• **What is being asked**
Write the records out again, keeping each line exactly as it is.

• **Dataset extract**

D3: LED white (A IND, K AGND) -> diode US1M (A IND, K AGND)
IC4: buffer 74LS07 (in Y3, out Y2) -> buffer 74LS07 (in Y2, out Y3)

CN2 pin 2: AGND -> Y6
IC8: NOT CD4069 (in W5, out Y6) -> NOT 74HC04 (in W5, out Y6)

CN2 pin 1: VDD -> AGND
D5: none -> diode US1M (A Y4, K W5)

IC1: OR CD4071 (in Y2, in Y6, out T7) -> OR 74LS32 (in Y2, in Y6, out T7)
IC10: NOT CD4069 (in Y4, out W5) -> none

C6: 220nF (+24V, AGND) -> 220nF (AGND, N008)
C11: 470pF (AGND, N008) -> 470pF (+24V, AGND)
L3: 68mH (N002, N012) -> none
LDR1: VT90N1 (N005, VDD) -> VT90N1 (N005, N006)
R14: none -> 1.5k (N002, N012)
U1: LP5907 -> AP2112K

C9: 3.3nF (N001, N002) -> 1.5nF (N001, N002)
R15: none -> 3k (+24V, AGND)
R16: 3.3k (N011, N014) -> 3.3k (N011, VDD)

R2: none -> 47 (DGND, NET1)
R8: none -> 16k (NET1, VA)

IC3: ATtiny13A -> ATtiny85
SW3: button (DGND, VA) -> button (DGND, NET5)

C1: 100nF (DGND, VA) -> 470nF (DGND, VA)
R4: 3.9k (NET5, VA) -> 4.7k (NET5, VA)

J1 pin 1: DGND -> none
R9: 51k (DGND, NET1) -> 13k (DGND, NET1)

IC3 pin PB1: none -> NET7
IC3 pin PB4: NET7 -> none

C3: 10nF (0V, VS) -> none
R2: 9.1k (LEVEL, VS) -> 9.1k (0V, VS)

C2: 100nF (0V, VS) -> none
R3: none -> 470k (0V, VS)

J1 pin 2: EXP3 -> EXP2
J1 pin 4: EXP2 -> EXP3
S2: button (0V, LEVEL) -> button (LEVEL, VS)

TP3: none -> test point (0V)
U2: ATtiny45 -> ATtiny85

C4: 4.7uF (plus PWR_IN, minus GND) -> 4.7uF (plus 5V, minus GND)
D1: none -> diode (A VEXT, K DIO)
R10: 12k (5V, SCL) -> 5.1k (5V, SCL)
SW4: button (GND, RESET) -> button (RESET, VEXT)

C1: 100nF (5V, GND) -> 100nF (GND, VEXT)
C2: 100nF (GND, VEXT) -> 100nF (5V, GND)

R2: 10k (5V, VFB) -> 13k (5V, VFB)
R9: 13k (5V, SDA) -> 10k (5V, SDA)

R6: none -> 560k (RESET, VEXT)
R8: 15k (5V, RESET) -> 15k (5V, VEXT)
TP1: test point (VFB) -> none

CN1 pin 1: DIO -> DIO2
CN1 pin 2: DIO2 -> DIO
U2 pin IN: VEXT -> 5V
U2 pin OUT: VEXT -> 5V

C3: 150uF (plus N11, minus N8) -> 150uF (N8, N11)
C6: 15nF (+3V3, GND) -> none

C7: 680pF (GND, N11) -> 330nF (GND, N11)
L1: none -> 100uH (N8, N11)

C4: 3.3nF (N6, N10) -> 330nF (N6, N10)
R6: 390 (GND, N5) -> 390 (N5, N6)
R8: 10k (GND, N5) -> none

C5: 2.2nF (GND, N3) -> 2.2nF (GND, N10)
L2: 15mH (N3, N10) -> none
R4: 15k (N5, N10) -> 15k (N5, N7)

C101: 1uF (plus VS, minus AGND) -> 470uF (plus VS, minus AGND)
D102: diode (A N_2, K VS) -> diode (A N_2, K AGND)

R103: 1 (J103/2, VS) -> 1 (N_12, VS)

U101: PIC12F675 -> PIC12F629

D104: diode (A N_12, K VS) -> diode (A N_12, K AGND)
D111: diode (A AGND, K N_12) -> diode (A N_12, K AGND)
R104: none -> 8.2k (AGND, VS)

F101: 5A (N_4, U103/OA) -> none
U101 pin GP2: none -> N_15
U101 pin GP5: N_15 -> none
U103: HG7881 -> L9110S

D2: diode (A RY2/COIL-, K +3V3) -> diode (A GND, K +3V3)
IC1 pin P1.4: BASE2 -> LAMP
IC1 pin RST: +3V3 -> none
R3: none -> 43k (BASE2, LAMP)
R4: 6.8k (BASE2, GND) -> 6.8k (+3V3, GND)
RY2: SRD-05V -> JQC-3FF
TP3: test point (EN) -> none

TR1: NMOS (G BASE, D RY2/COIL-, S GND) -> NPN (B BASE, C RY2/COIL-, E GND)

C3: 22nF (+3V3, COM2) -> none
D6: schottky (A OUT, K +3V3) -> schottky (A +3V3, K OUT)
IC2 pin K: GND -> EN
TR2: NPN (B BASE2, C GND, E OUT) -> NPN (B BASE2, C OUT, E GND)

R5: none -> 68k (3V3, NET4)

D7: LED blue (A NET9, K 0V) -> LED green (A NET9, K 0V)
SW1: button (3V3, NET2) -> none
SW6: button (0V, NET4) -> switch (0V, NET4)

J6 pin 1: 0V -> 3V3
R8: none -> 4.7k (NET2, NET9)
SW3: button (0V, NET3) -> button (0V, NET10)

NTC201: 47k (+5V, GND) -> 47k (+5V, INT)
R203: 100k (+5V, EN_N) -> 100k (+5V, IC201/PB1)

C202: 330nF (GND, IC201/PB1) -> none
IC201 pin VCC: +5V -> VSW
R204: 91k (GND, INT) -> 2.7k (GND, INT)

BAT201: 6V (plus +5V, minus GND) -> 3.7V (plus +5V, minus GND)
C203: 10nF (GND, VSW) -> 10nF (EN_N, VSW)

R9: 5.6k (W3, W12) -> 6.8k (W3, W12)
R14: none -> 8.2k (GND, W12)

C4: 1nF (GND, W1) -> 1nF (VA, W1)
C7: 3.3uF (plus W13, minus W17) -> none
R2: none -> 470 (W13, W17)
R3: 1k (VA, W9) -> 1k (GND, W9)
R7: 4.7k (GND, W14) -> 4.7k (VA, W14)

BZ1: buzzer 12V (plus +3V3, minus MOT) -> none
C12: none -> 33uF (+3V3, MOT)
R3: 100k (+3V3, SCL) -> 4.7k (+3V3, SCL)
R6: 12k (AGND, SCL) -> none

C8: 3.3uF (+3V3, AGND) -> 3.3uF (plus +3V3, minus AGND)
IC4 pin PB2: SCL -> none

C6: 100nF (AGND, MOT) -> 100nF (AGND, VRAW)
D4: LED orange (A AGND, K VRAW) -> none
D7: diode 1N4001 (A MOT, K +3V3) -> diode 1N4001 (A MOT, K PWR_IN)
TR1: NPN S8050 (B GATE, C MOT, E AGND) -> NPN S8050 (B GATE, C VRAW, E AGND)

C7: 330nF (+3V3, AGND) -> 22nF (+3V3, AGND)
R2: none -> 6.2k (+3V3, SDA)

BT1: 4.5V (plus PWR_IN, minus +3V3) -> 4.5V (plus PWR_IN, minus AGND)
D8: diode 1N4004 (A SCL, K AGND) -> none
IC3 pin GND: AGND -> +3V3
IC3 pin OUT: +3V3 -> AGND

• **Answer to this problem**
D3: LED white (A IND, K AGND) -> diode US1M (A IND, K AGND)
IC4: buffer 74LS07 (in Y3, out Y2) -> buffer 74LS07 (in Y2, out Y3)

CN2 pin 2: AGND -> Y6
IC8: NOT CD4069 (in W5, out Y6) -> NOT 74HC04 (in W5, out Y6)

CN2 pin 1: VDD -> AGND
D5: none -> diode US1M (A Y4, K W5)

IC1: OR CD4071 (in Y2, in Y6, out T7) -> OR 74LS32 (in Y2, in Y6, out T7)
IC10: NOT CD4069 (in Y4, out W5) -> none

C6: 220nF (+24V, AGND) -> 220nF (AGND, N008)
C11: 470pF (AGND, N008) -> 470pF (+24V, AGND)
L3: 68mH (N002, N012) -> none
LDR1: VT90N1 (N005, VDD) -> VT90N1 (N005, N006)
R14: none -> 1.5k (N002, N012)
U1: LP5907 -> AP2112K

C9: 3.3nF (N001, N002) -> 1.5nF (N001, N002)
R15: none -> 3k (+24V, AGND)
R16: 3.3k (N011, N014) -> 3.3k (N011, VDD)

R2: none -> 47 (DGND, NET1)
R8: none -> 16k (NET1, VA)

IC3: ATtiny13A -> ATtiny85
SW3: button (DGND, VA) -> button (DGND, NET5)

C1: 100nF (DGND, VA) -> 470nF (DGND, VA)
R4: 3.9k (NET5, VA) -> 4.7k (NET5, VA)

J1 pin 1: DGND -> none
R9: 51k (DGND, NET1) -> 13k (DGND, NET1)

IC3 pin PB1: none -> NET7
IC3 pin PB4: NET7 -> none

C3: 10nF (0V, VS) -> none
R2: 9.1k (LEVEL, VS) -> 9.1k (0V, VS)

C2: 100nF (0V, VS) -> none
R3: none -> 470k (0V, VS)

J1 pin 2: EXP3 -> EXP2
J1 pin 4: EXP2 -> EXP3
S2: button (0V, LEVEL) -> button (LEVEL, VS)

TP3: none -> test point (0V)
U2: ATtiny45 -> ATtiny85

C4: 4.7uF (plus PWR_IN, minus GND) -> 4.7uF (plus 5V, minus GND)
D1: none -> diode (A VEXT, K DIO)
R10: 12k (5V, SCL) -> 5.1k (5V, SCL)
SW4: button (GND, RESET) -> button (RESET, VEXT)

C1: 100nF (5V, GND) -> 100nF (GND, VEXT)
C2: 100nF (GND, VEXT) -> 100nF (5V, GND)

R2: 10k (5V, VFB) -> 13k (5V, VFB)
R9: 13k (5V, SDA) -> 10k (5V, SDA)

R6: none -> 560k (RESET, VEXT)
R8: 15k (5V, RESET) -> 15k (5V, VEXT)
TP1: test point (VFB) -> none

CN1 pin 1: DIO -> DIO2
CN1 pin 2: DIO2 -> DIO
U2 pin IN: VEXT -> 5V
U2 pin OUT: VEXT -> 5V

C3: 150uF (plus N11, minus N8) -> 150uF (N8, N11)
C6: 15nF (+3V3, GND) -> none

C7: 680pF (GND, N11) -> 330nF (GND, N11)
L1: none -> 100uH (N8, N11)

C4: 3.3nF (N6, N10) -> 330nF (N6, N10)
R6: 390 (GND, N5) -> 390 (N5, N6)
R8: 10k (GND, N5) -> none

C5: 2.2nF (GND, N3) -> 2.2nF (GND, N10)
L2: 15mH (N3, N10) -> none
R4: 15k (N5, N10) -> 15k (N5, N7)

C101: 1uF (plus VS, minus AGND) -> 470uF (plus VS, minus AGND)
D102: diode (A N_2, K VS) -> diode (A N_2, K AGND)

R103: 1 (J103/2, VS) -> 1 (N_12, VS)

U101: PIC12F675 -> PIC12F629

D104: diode (A N_12, K VS) -> diode (A N_12, K AGND)
D111: diode (A AGND, K N_12) -> diode (A N_12, K AGND)
R104: none -> 8.2k (AGND, VS)

F101: 5A (N_4, U103/OA) -> none
U101 pin GP2: none -> N_15
U101 pin GP5: N_15 -> none
U103: HG7881 -> L9110S

D2: diode (A RY2/COIL-, K +3V3) -> diode (A GND, K +3V3)
IC1 pin P1.4: BASE2 -> LAMP
IC1 pin RST: +3V3 -> none
R3: none -> 43k (BASE2, LAMP)
R4: 6.8k (BASE2, GND) -> 6.8k (+3V3, GND)
RY2: SRD-05V -> JQC-3FF
TP3: test point (EN) -> none

TR1: NMOS (G BASE, D RY2/COIL-, S GND) -> NPN (B BASE, C RY2/COIL-, E GND)

C3: 22nF (+3V3, COM2) -> none
D6: schottky (A OUT, K +3V3) -> schottky (A +3V3, K OUT)
IC2 pin K: GND -> EN
TR2: NPN (B BASE2, C GND, E OUT) -> NPN (B BASE2, C OUT, E GND)

R5: none -> 68k (3V3, NET4)

D7: LED blue (A NET9, K 0V) -> LED green (A NET9, K 0V)
SW1: button (3V3, NET2) -> none
SW6: button (0V, NET4) -> switch (0V, NET4)

J6 pin 1: 0V -> 3V3
R8: none -> 4.7k (NET2, NET9)
SW3: button (0V, NET3) -> button (0V, NET10)

NTC201: 47k (+5V, GND) -> 47k (+5V, INT)
R203: 100k (+5V, EN_N) -> 100k (+5V, IC201/PB1)

C202: 330nF (GND, IC201/PB1) -> none
IC201 pin VCC: +5V -> VSW
R204: 91k (GND, INT) -> 2.7k (GND, INT)

BAT201: 6V (plus +5V, minus GND) -> 3.7V (plus +5V, minus GND)
C203: 10nF (GND, VSW) -> 10nF (EN_N, VSW)

R9: 5.6k (W3, W12) -> 6.8k (W3, W12)
R14: none -> 8.2k (GND, W12)

C4: 1nF (GND, W1) -> 1nF (VA, W1)
C7: 3.3uF (plus W13, minus W17) -> none
R2: none -> 470 (W13, W17)
R3: 1k (VA, W9) -> 1k (GND, W9)
R7: 4.7k (GND, W14) -> 4.7k (VA, W14)

BZ1: buzzer 12V (plus +3V3, minus MOT) -> none
C12: none -> 33uF (+3V3, MOT)
R3: 100k (+3V3, SCL) -> 4.7k (+3V3, SCL)
R6: 12k (AGND, SCL) -> none

C8: 3.3uF (+3V3, AGND) -> 3.3uF (plus +3V3, minus AGND)
IC4 pin PB2: SCL -> none

C6: 100nF (AGND, MOT) -> 100nF (AGND, VRAW)
D4: LED orange (A AGND, K VRAW) -> none
D7: diode 1N4001 (A MOT, K +3V3) -> diode 1N4001 (A MOT, K PWR_IN)
TR1: NPN S8050 (B GATE, C MOT, E AGND) -> NPN S8050 (B GATE, C VRAW, E AGND)

C7: 330nF (+3V3, AGND) -> 22nF (+3V3, AGND)
R2: none -> 6.2k (+3V3, SDA)

BT1: 4.5V (plus PWR_IN, minus +3V3) -> 4.5V (plus PWR_IN, minus AGND)
D8: diode 1N4004 (A SCL, K AGND) -> none
IC3 pin GND: AGND -> +3V3
IC3 pin OUT: +3V3 -> AGND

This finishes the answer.